◆ **Activity**
Exact reproduction, images excluded: write out the records below.

◆ **Source records**
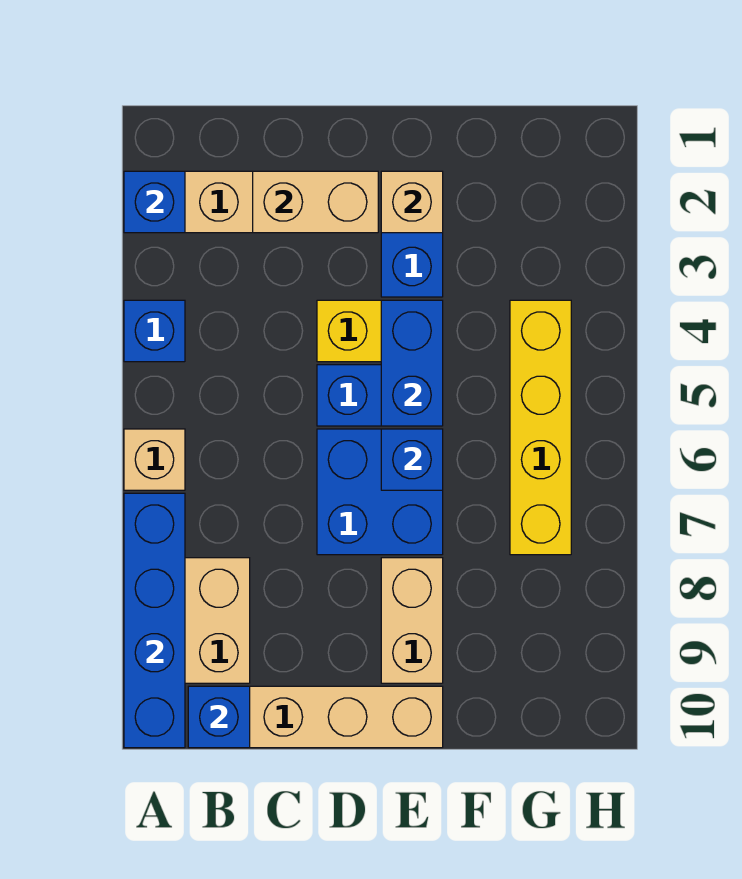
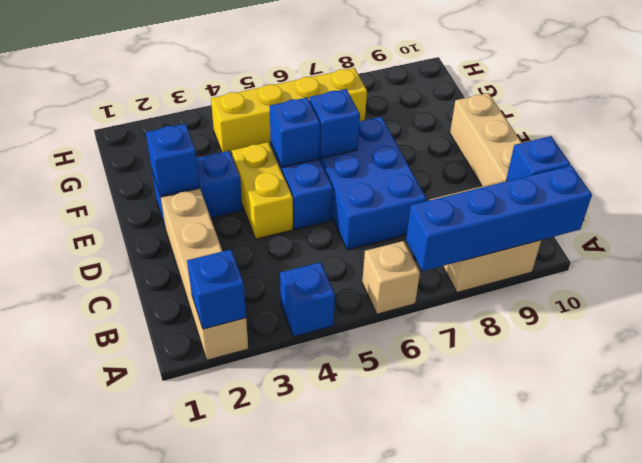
tan brick C2:D2 level 2 -> none
blue brick D6:E7 level 1 -> blue brick C6:E7 level 1
tan brick E2 level 2 -> blue brick E2 level 2
blue brick E4:E5 level 2 -> blue brick E5 level 2
tan brick E8:E9 level 1 -> none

◆ **Response box**
tan brick C2:D2 level 2 -> none
blue brick D6:E7 level 1 -> blue brick C6:E7 level 1
tan brick E2 level 2 -> blue brick E2 level 2
blue brick E4:E5 level 2 -> blue brick E5 level 2
tan brick E8:E9 level 1 -> none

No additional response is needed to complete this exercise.